Pick out every line in the rows below that contains the word "window", and copy each one.

A data block —
________________________________________

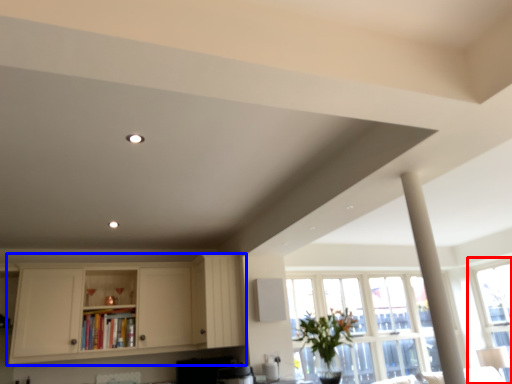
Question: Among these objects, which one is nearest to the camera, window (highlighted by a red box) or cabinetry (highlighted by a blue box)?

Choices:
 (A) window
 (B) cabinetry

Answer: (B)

________________________________________

Exercise answer —
Question: Among these objects, which one is nearest to the camera, window (highlighted by a red box) or cabinetry (highlighted by a blue box)?
 (A) window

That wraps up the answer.